Go through the records below line by line. Count the lines with "size" and give the count alone.

AVAILABLE DATA
______________________________

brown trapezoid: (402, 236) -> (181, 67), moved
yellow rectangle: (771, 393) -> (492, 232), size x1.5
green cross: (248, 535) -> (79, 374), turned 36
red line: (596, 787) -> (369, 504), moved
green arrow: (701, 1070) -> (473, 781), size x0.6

______________________________

TASK OUTPUT
2